_TASK DIRECTIONS_. Whenever a line in the data contains "none", show that line.
*** Opening EXTRACTED ENTRIES ***
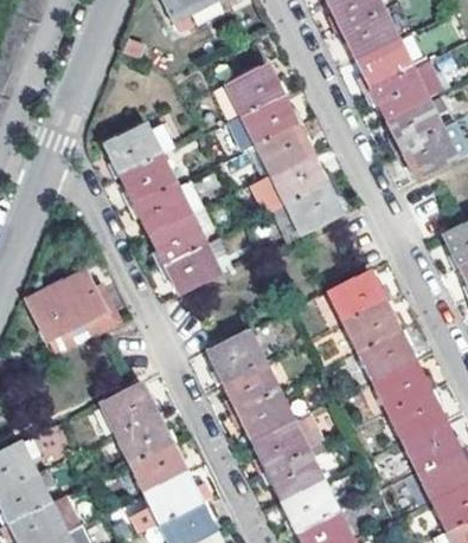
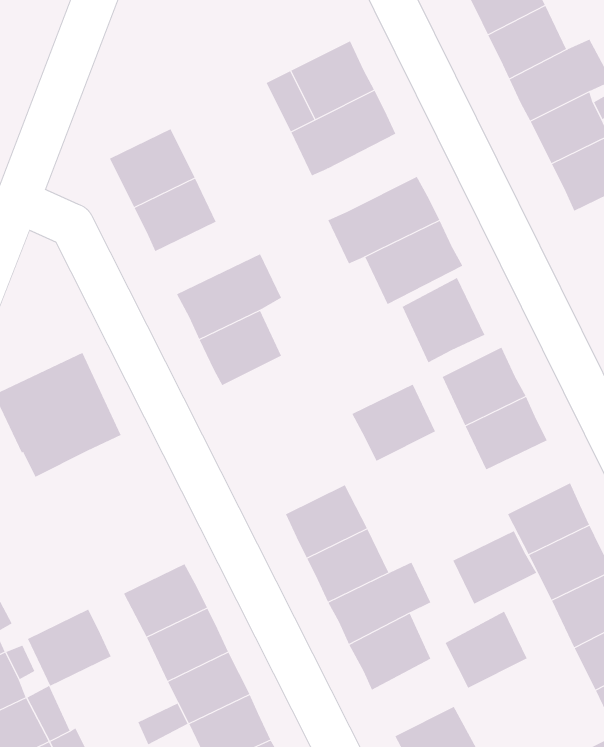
building: [251,125,312,177] -> none
building: [135,177,206,233] -> none
building: none -> [402,277,485,363]
building: [206,329,263,381] -> [351,384,436,461]
building: [358,331,415,381] -> [453,531,537,604]
building: [98,382,155,434] -> [27,609,112,686]
building: [281,478,336,530] -> [445,611,528,688]

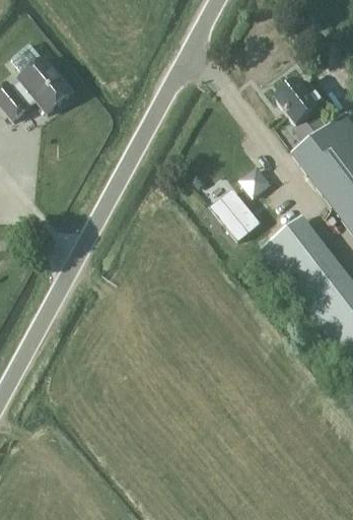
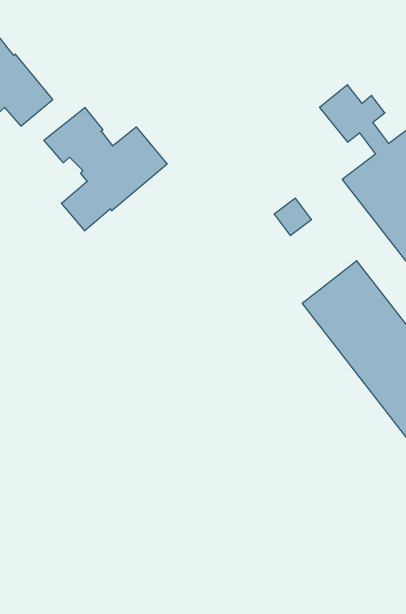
building: none -> [44,108,167,231]
building: [211,187,259,237] -> none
*** Closing EXTRACTED ENTRIES ***
_COMPLETED EXERCISE_.
building: [251,125,312,177] -> none
building: [135,177,206,233] -> none
building: none -> [402,277,485,363]
building: none -> [44,108,167,231]
building: [211,187,259,237] -> none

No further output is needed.